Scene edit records
⁂
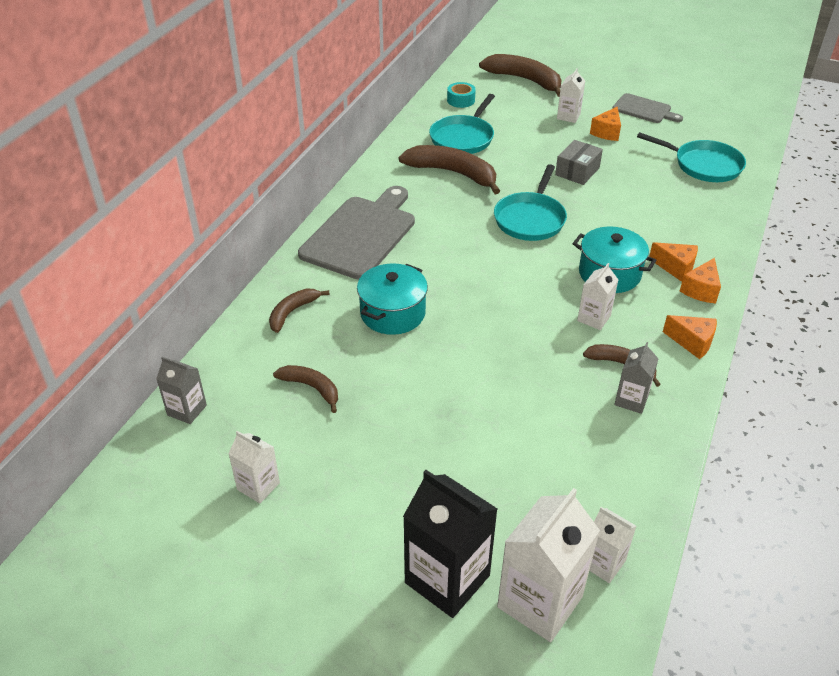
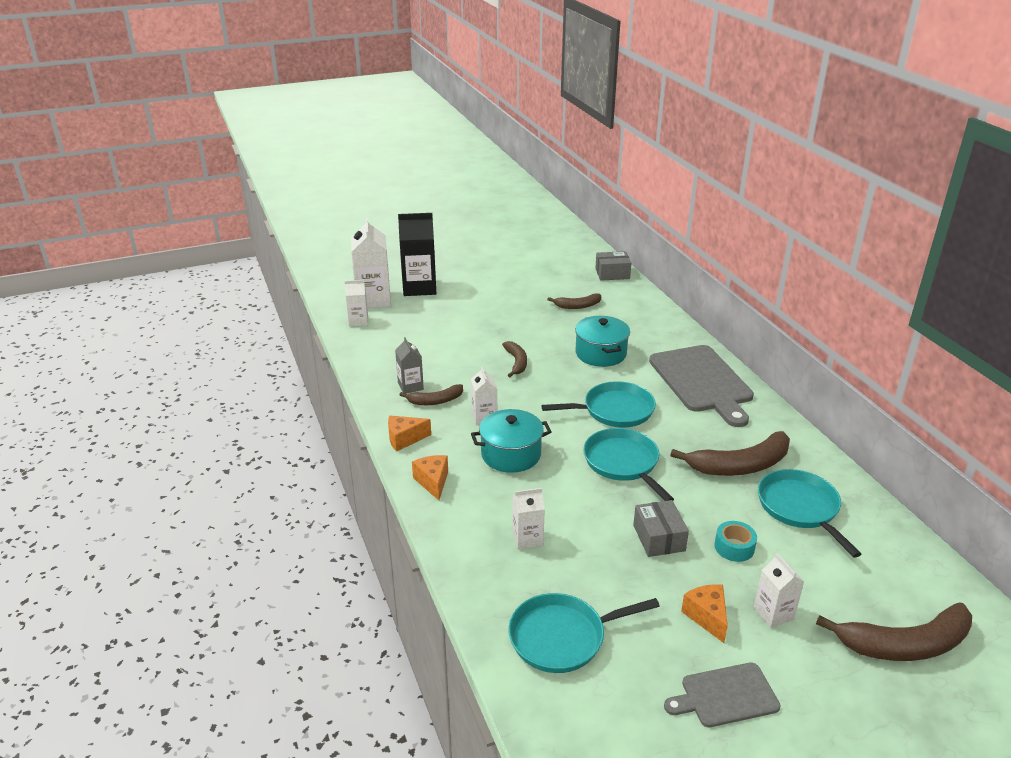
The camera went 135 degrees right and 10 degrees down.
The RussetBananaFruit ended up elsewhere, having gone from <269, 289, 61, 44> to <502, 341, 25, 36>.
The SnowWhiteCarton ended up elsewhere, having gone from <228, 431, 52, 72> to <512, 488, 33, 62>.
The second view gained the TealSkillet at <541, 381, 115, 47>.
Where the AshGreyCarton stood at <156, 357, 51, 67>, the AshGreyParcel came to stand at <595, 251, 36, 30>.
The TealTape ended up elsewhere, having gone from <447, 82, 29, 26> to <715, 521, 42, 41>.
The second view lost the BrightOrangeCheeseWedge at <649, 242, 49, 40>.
⁂
What you have to do
Set down, unchanged, the line that contains "The TealTape ended" together with every later line in the records, through the last one.

Your solution
The TealTape ended up elsewhere, having gone from <447, 82, 29, 26> to <715, 521, 42, 41>.
The second view lost the BrightOrangeCheeseWedge at <649, 242, 49, 40>.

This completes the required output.